[DIRECTIONS]: Look below. Copy each line that has "degrees" in it.

___ SUPPLIED ENTRIES ___

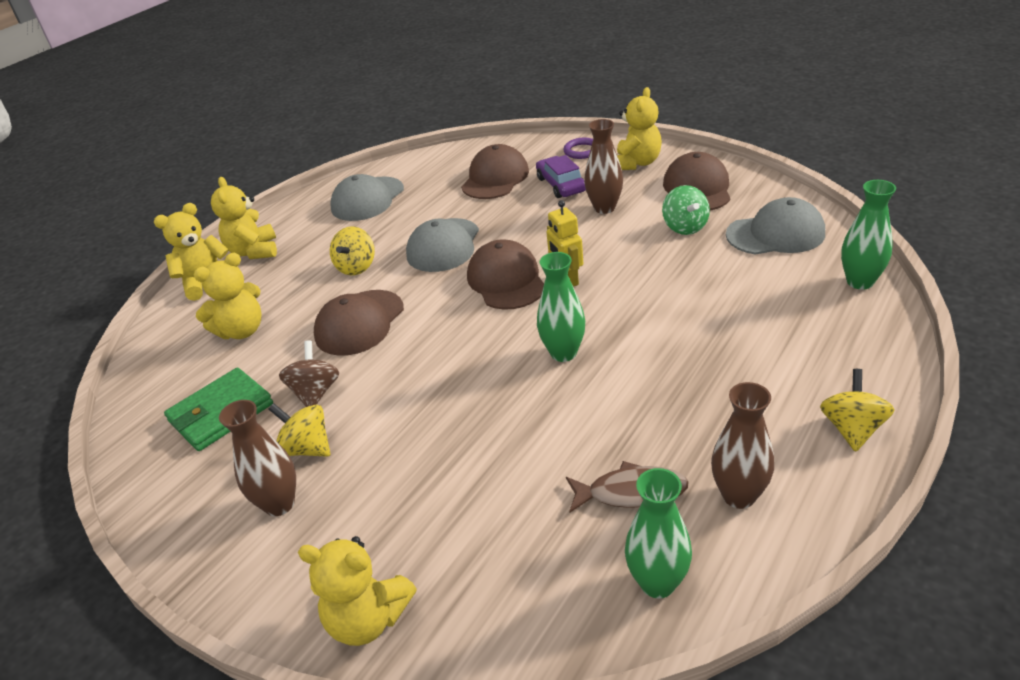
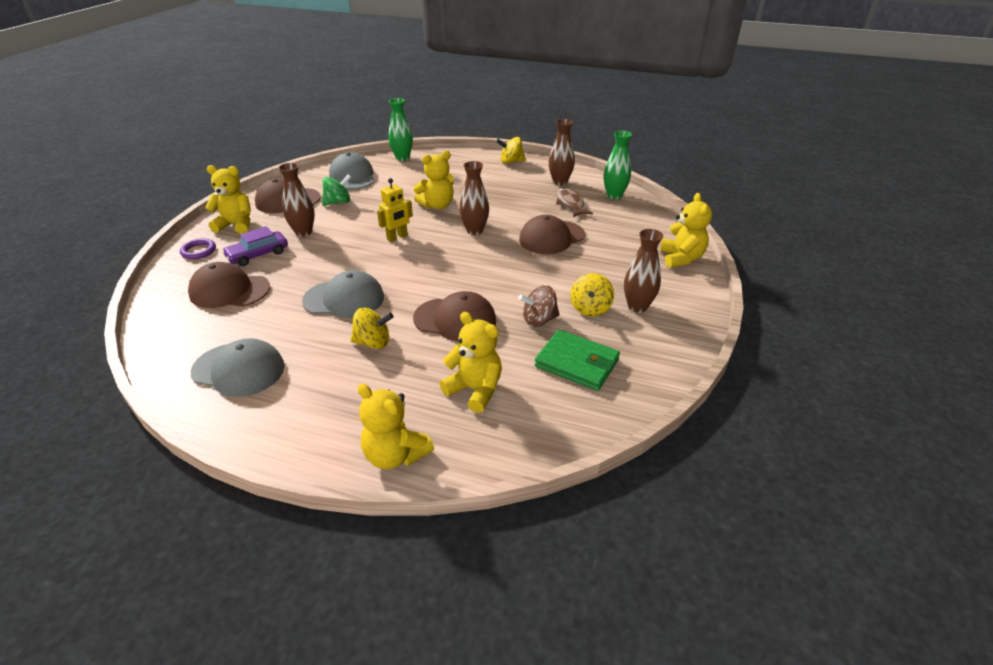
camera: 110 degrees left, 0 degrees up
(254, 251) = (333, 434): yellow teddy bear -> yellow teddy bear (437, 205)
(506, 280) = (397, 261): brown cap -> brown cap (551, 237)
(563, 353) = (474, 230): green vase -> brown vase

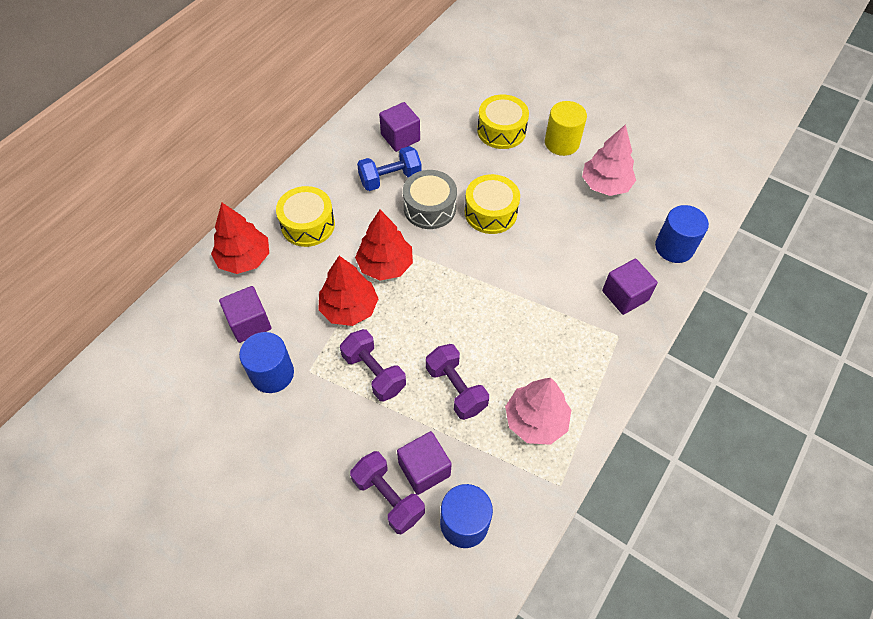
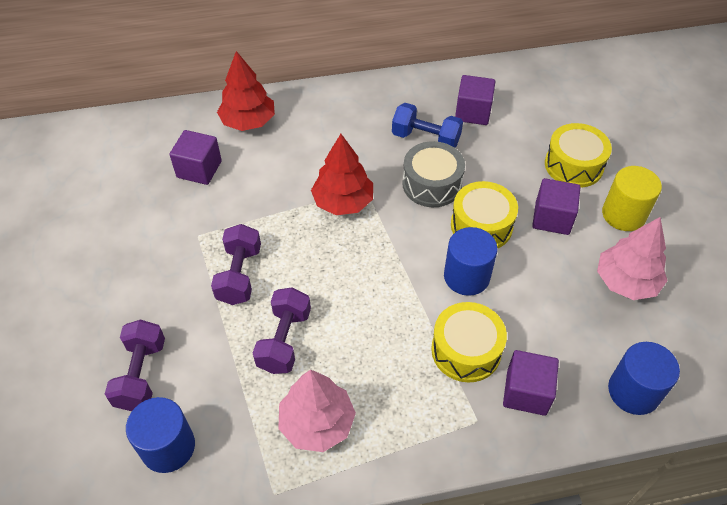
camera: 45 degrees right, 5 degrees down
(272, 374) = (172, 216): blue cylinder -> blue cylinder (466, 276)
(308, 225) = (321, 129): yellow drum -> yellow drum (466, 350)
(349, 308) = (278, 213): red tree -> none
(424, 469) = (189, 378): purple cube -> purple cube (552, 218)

___
___ SUPPLIED ENTRIES ___

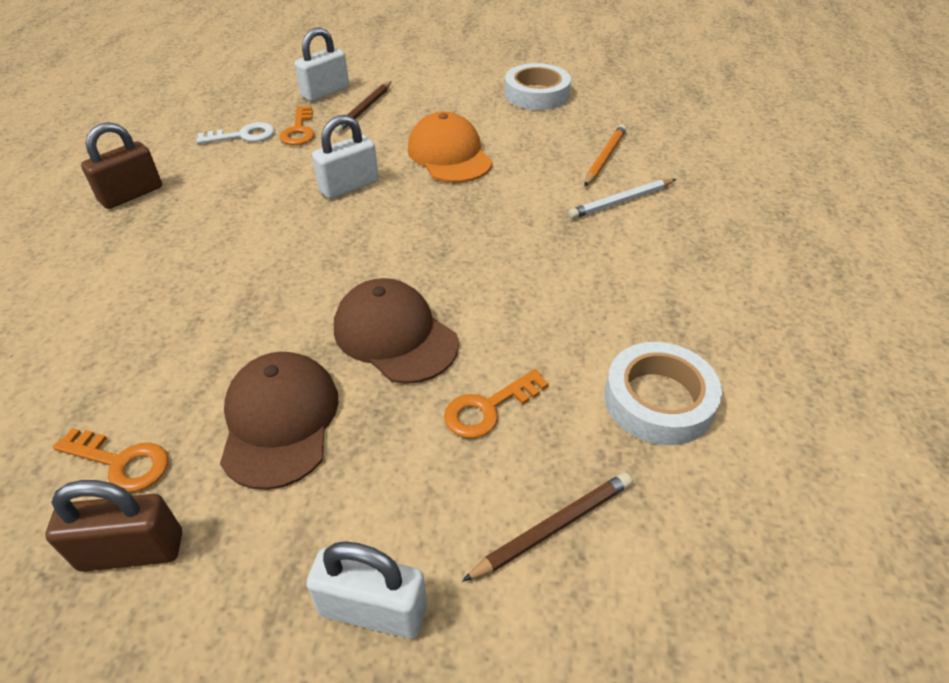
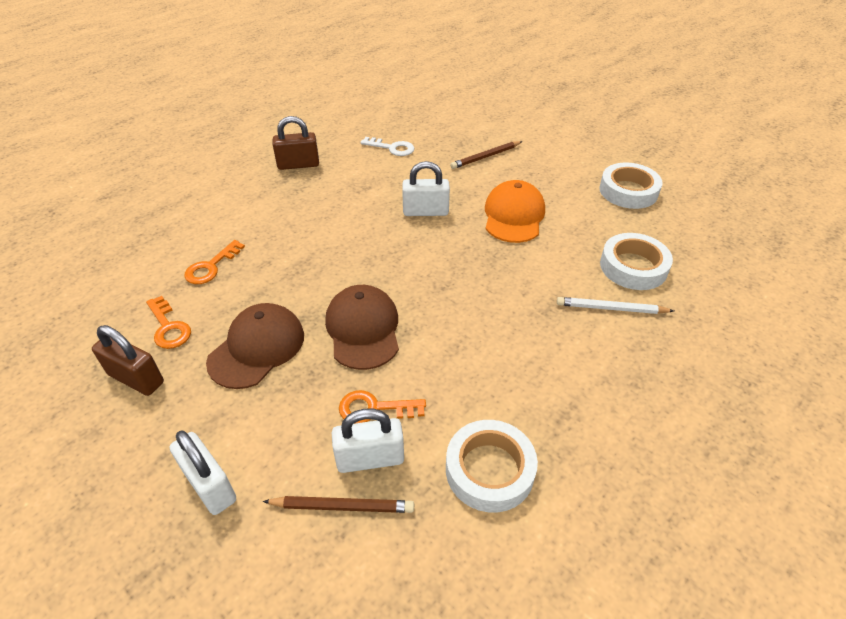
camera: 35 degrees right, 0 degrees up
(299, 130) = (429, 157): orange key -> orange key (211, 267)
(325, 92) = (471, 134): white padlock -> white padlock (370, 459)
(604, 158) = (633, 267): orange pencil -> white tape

___

[TASK ANSWER]:
camera: 110 degrees left, 0 degrees up
camera: 45 degrees right, 5 degrees down
camera: 35 degrees right, 0 degrees up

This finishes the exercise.